#### [Your goal]
Please go line by line and repeat the data below exactly, with no images.

--

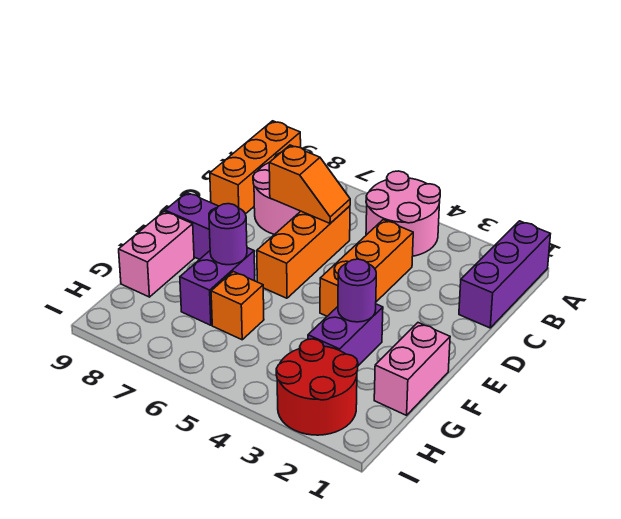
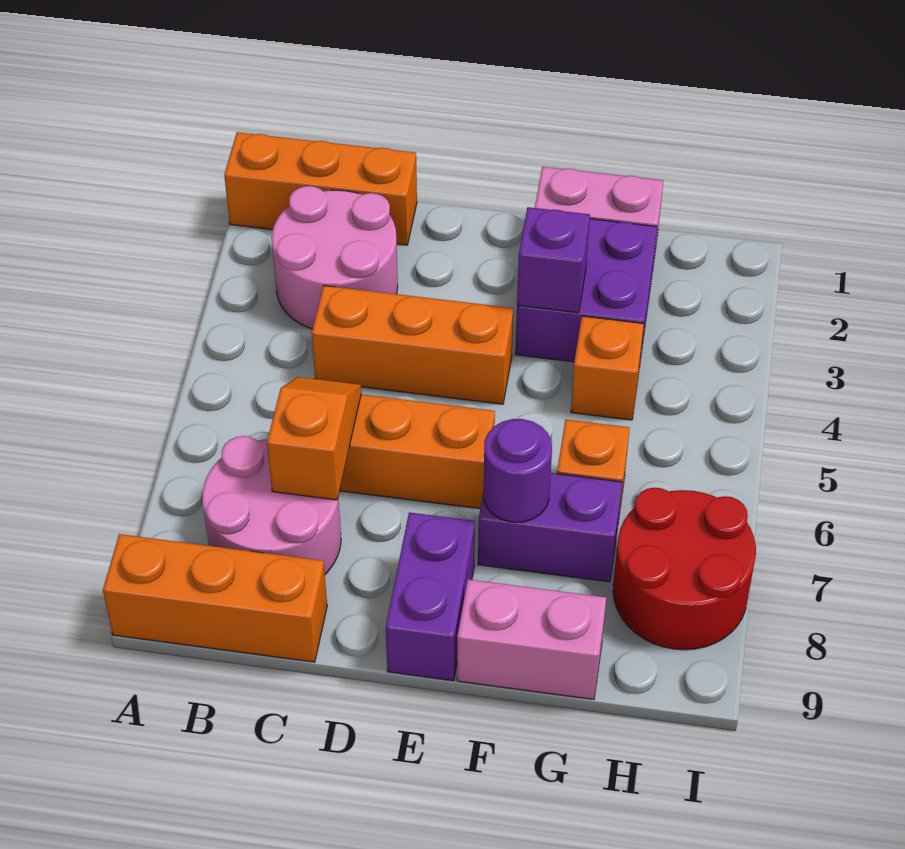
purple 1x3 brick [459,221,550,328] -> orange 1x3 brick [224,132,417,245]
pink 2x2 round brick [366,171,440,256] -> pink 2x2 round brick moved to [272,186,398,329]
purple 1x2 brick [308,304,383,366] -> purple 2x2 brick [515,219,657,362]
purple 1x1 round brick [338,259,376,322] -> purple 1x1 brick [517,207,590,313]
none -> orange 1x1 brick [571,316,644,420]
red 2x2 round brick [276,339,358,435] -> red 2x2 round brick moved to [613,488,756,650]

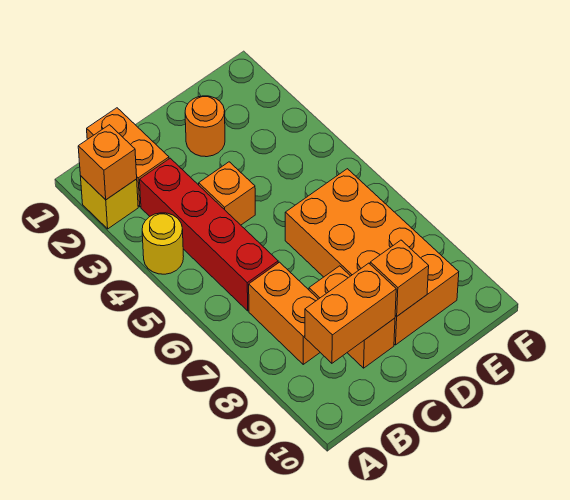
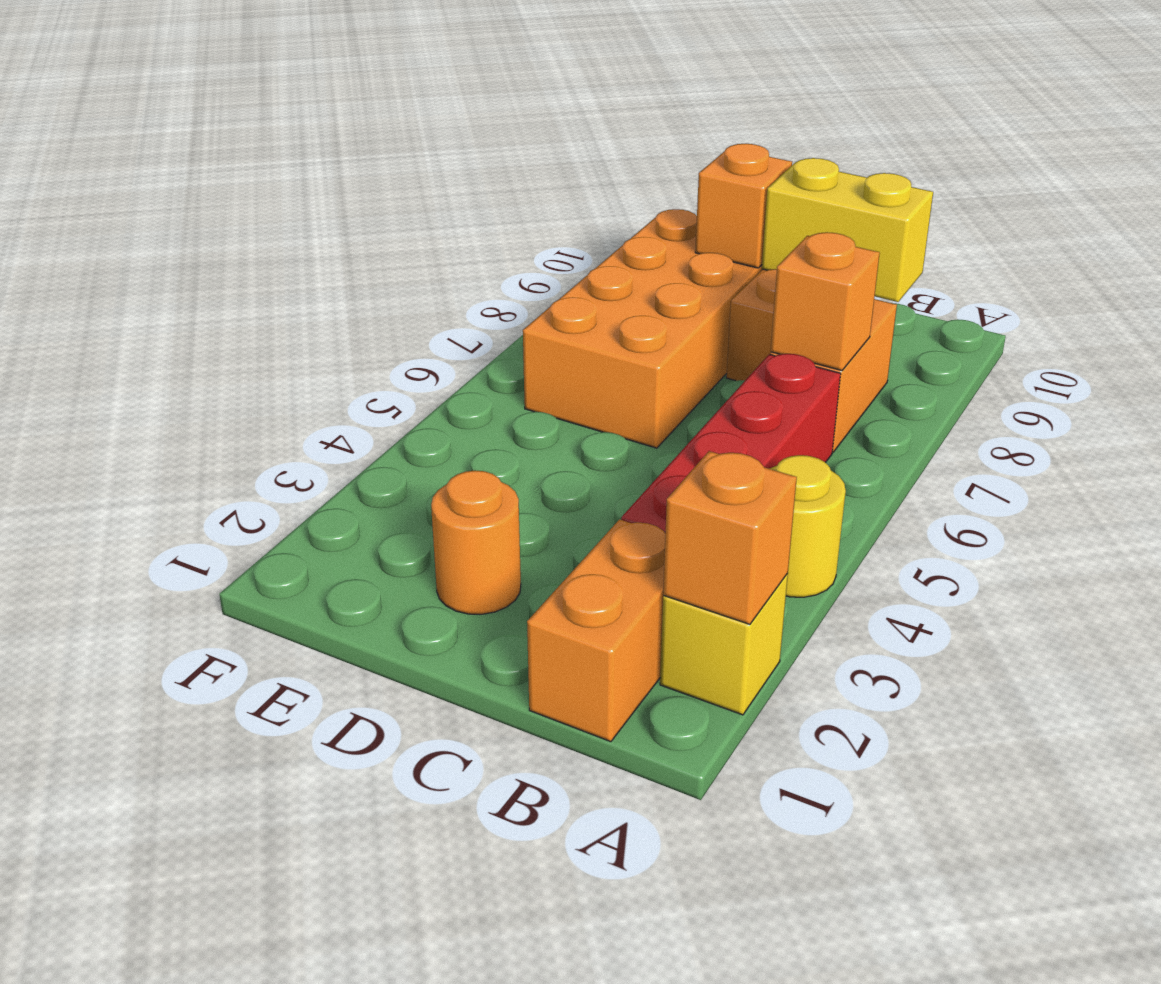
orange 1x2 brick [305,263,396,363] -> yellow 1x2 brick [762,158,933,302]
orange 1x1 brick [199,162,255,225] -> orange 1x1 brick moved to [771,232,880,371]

--

#### [Answer to this task]
purple 1x3 brick [459,221,550,328] -> orange 1x3 brick [224,132,417,245]
pink 2x2 round brick [366,171,440,256] -> pink 2x2 round brick moved to [272,186,398,329]
purple 1x2 brick [308,304,383,366] -> purple 2x2 brick [515,219,657,362]
purple 1x1 round brick [338,259,376,322] -> purple 1x1 brick [517,207,590,313]
none -> orange 1x1 brick [571,316,644,420]
red 2x2 round brick [276,339,358,435] -> red 2x2 round brick moved to [613,488,756,650]

orange 1x2 brick [305,263,396,363] -> yellow 1x2 brick [762,158,933,302]
orange 1x1 brick [199,162,255,225] -> orange 1x1 brick moved to [771,232,880,371]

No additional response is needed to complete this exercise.